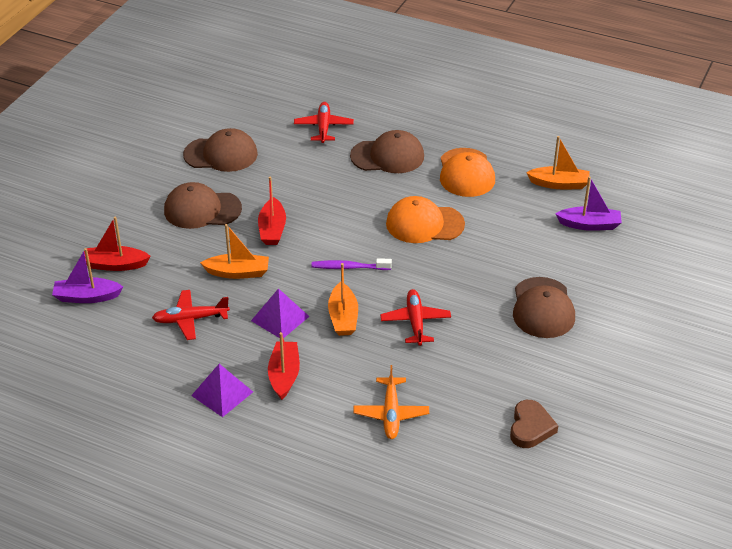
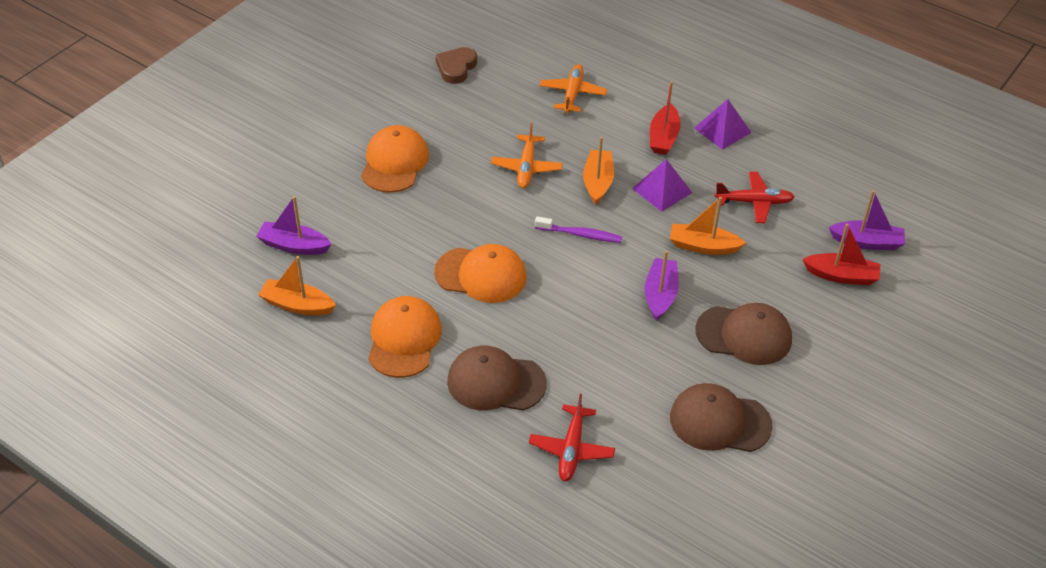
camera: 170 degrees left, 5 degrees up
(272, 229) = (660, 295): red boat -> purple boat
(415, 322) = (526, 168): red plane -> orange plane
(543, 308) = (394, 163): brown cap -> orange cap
* * * * *
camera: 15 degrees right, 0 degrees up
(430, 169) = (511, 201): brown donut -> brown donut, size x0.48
* * * * *
## ACTIVITY
Produce only the lines from the line containing "(415, 322) = (526, 168): red" through the line containing "(543, 308) = (394, 163): brown", inclusive of both, exactly as they stand in the entries above.

## RESPONSE
(415, 322) = (526, 168): red plane -> orange plane
(543, 308) = (394, 163): brown cap -> orange cap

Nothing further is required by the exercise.